* [WHAT THIS TASK INVOLVES]: Reproduce every row below verbatim, leaving out the picture lines.

Position data for elements and text:
• • • • •

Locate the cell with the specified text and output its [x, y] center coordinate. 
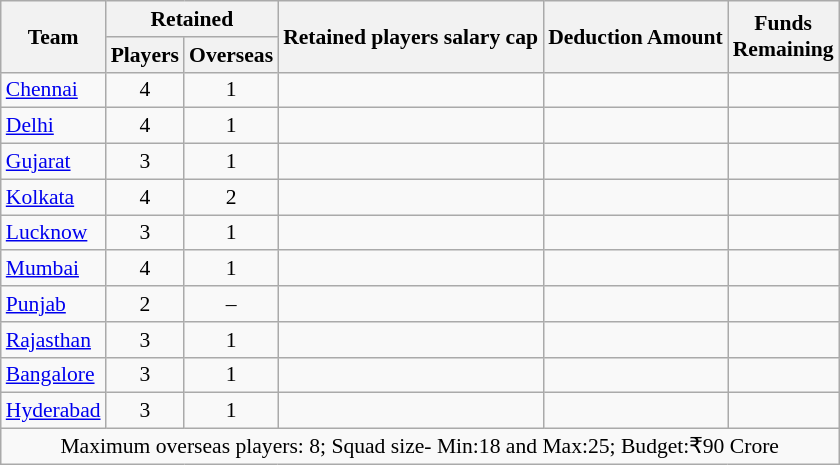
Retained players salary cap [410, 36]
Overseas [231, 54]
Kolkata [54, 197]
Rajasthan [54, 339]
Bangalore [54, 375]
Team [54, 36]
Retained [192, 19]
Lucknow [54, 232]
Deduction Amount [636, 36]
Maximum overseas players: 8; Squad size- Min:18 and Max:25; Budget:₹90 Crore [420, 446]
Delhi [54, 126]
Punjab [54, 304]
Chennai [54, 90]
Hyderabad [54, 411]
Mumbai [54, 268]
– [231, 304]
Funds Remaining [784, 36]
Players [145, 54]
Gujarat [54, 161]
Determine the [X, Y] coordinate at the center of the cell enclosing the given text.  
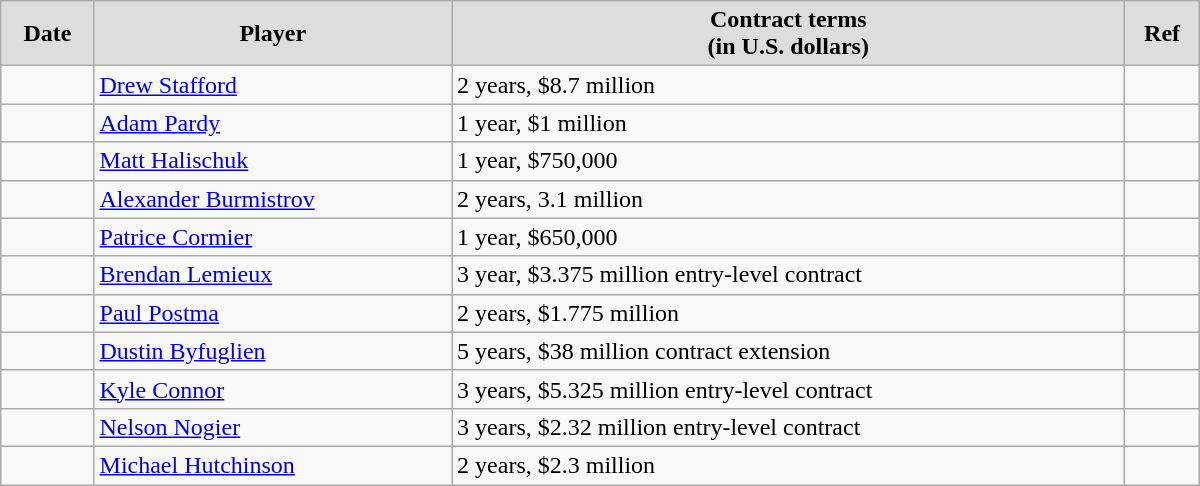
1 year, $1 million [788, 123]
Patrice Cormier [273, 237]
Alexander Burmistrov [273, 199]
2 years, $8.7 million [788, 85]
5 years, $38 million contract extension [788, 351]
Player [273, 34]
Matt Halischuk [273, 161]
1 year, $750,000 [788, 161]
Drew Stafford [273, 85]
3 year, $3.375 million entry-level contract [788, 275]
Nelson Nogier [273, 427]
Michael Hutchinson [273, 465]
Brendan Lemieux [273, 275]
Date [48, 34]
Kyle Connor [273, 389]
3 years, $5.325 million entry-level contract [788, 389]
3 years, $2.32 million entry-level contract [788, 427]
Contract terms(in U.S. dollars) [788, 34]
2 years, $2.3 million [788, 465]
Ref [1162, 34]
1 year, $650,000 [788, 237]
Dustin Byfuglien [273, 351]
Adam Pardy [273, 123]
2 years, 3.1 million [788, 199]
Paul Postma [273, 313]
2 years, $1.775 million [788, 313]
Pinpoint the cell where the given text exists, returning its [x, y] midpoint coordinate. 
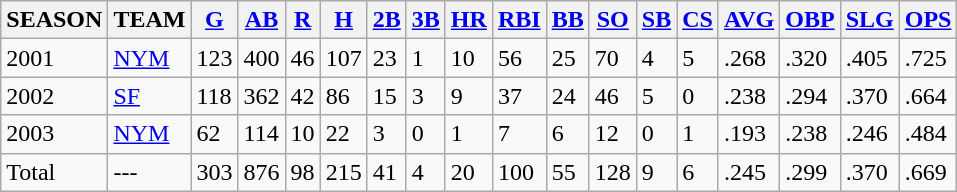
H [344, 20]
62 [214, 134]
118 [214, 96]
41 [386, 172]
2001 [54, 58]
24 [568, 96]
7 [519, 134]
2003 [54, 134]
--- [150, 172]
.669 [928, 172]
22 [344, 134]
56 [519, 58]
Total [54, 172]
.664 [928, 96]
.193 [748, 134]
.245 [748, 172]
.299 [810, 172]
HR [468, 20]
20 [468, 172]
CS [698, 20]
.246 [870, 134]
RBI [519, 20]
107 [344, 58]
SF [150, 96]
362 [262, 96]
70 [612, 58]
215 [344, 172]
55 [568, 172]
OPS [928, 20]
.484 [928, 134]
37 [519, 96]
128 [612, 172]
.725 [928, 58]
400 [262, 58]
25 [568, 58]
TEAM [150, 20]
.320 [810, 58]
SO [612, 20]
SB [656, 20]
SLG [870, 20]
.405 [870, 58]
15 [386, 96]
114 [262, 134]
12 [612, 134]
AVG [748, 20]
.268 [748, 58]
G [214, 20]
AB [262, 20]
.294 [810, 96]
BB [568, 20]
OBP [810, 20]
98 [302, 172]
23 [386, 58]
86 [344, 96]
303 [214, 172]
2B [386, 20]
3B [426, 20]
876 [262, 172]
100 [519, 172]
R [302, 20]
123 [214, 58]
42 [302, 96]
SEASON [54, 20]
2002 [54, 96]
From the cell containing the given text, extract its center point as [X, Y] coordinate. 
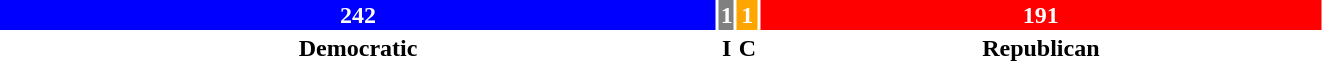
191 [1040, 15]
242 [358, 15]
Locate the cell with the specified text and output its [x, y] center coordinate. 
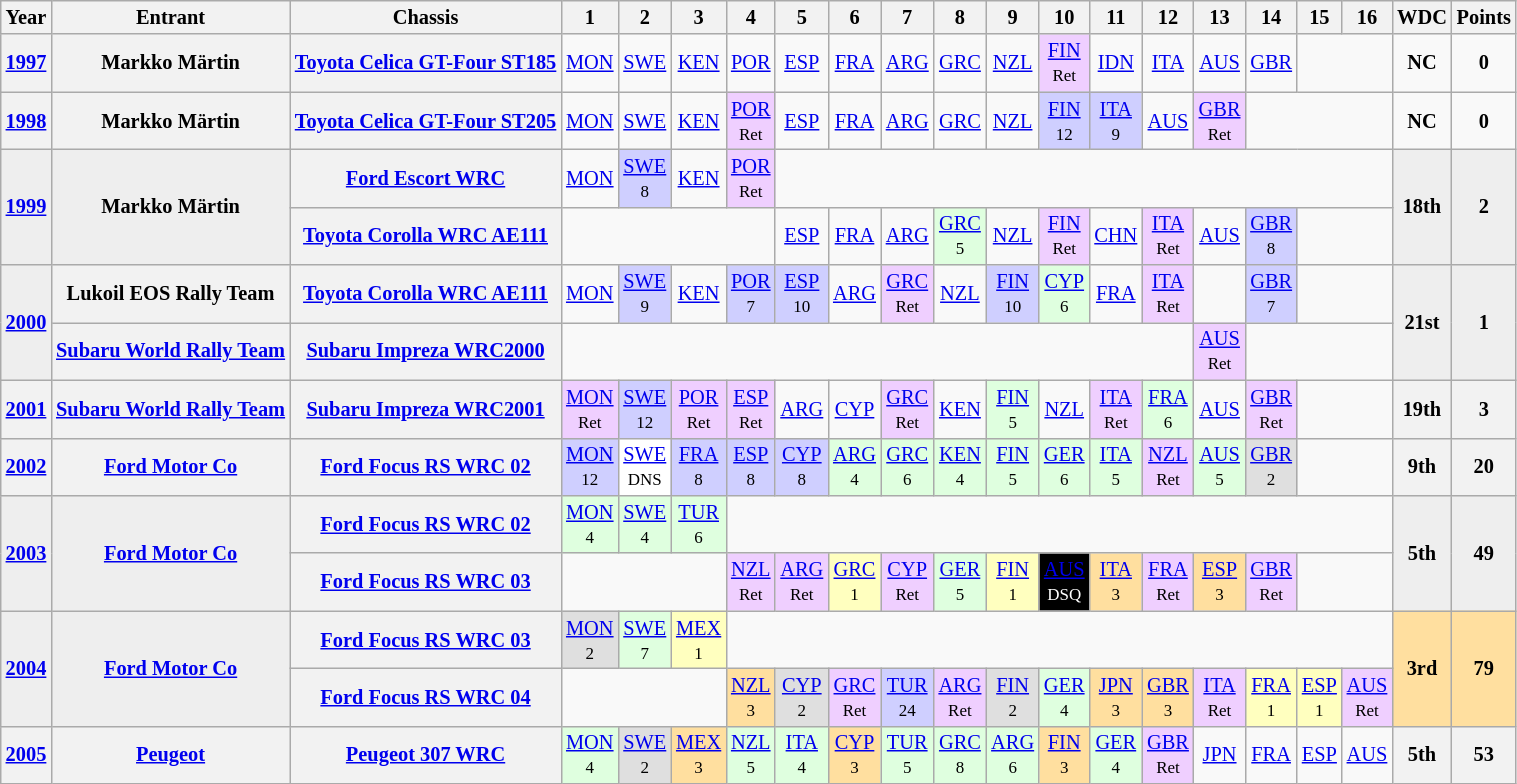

• • • • •

* [EXPECTED OUTPUT]:
Locate the cell with the specified text and output its [x, y] center coordinate. 
Retained players salary cap [410, 36]
Overseas [231, 54]
Kolkata [54, 197]
Rajasthan [54, 339]
Bangalore [54, 375]
Team [54, 36]
Retained [192, 19]
Lucknow [54, 232]
Deduction Amount [636, 36]
Maximum overseas players: 8; Squad size- Min:18 and Max:25; Budget:₹90 Crore [420, 446]
Delhi [54, 126]
Punjab [54, 304]
Chennai [54, 90]
Hyderabad [54, 411]
Mumbai [54, 268]
– [231, 304]
Funds Remaining [784, 36]
Players [145, 54]
Gujarat [54, 161]
Determine the [X, Y] coordinate at the center of the cell enclosing the given text.  
1 year, $1 million [788, 123]
Patrice Cormier [273, 237]
Alexander Burmistrov [273, 199]
2 years, $8.7 million [788, 85]
5 years, $38 million contract extension [788, 351]
Player [273, 34]
Matt Halischuk [273, 161]
1 year, $750,000 [788, 161]
Drew Stafford [273, 85]
3 year, $3.375 million entry-level contract [788, 275]
Nelson Nogier [273, 427]
Michael Hutchinson [273, 465]
Brendan Lemieux [273, 275]
Date [48, 34]
Kyle Connor [273, 389]
3 years, $5.325 million entry-level contract [788, 389]
3 years, $2.32 million entry-level contract [788, 427]
Contract terms(in U.S. dollars) [788, 34]
2 years, $2.3 million [788, 465]
Ref [1162, 34]
1 year, $650,000 [788, 237]
Dustin Byfuglien [273, 351]
Adam Pardy [273, 123]
2 years, 3.1 million [788, 199]
Paul Postma [273, 313]
2 years, $1.775 million [788, 313]
Pinpoint the cell where the given text exists, returning its [x, y] midpoint coordinate. 
H [344, 20]
62 [214, 134]
118 [214, 96]
41 [386, 172]
2001 [54, 58]
24 [568, 96]
7 [519, 134]
2003 [54, 134]
--- [150, 172]
.669 [928, 172]
22 [344, 134]
56 [519, 58]
Total [54, 172]
.664 [928, 96]
.193 [748, 134]
.245 [748, 172]
.299 [810, 172]
HR [468, 20]
20 [468, 172]
CS [698, 20]
.246 [870, 134]
RBI [519, 20]
107 [344, 58]
SF [150, 96]
362 [262, 96]
70 [612, 58]
215 [344, 172]
55 [568, 172]
OPS [928, 20]
.484 [928, 134]
37 [519, 96]
128 [612, 172]
.725 [928, 58]
400 [262, 58]
25 [568, 58]
TEAM [150, 20]
.320 [810, 58]
SO [612, 20]
SB [656, 20]
SLG [870, 20]
.405 [870, 58]
15 [386, 96]
114 [262, 134]
12 [612, 134]
AVG [748, 20]
.268 [748, 58]
G [214, 20]
AB [262, 20]
.294 [810, 96]
BB [568, 20]
OBP [810, 20]
98 [302, 172]
23 [386, 58]
86 [344, 96]
303 [214, 172]
2B [386, 20]
3B [426, 20]
876 [262, 172]
100 [519, 172]
R [302, 20]
123 [214, 58]
42 [302, 96]
SEASON [54, 20]
2002 [54, 96]
From the cell containing the given text, extract its center point as [X, Y] coordinate. 
191 [1040, 15]
242 [358, 15]
Locate the cell with the specified text and output its [x, y] center coordinate. 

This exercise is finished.